_GIVEN DATA_:

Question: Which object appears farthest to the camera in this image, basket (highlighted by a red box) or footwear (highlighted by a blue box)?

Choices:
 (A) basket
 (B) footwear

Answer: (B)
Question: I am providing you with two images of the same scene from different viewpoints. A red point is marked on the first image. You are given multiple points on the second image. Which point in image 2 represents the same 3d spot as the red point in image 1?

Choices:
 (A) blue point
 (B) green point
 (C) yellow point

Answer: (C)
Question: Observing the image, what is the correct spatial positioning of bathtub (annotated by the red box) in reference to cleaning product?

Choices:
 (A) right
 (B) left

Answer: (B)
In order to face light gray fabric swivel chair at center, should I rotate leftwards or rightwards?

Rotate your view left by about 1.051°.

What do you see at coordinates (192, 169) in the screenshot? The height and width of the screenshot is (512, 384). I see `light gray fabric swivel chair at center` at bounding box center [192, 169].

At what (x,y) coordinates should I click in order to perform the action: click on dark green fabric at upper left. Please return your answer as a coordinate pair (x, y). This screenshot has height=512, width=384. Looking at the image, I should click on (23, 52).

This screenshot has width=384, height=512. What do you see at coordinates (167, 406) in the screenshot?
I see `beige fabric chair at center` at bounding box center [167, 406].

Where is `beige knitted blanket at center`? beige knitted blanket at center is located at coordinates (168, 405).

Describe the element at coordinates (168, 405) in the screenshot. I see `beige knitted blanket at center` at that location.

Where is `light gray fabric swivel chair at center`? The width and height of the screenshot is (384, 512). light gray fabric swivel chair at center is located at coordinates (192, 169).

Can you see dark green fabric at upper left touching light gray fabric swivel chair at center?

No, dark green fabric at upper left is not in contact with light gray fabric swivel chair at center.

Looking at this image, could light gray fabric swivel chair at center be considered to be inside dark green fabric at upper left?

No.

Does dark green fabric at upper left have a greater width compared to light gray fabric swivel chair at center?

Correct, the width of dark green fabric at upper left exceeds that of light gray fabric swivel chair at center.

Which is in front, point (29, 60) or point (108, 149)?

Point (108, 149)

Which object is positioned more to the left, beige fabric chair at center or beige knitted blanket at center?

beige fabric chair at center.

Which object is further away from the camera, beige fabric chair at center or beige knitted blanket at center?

_REQUEST_: Rewrite the lines of the material above as a numbered list, starting with the line that contains "beige fabric chair at center." and going on through the last line, with blank lines left out.

_REPLY TO THE TASK_:
1. beige fabric chair at center.
2. Which object is further away from the camera, beige fabric chair at center or beige knitted blanket at center?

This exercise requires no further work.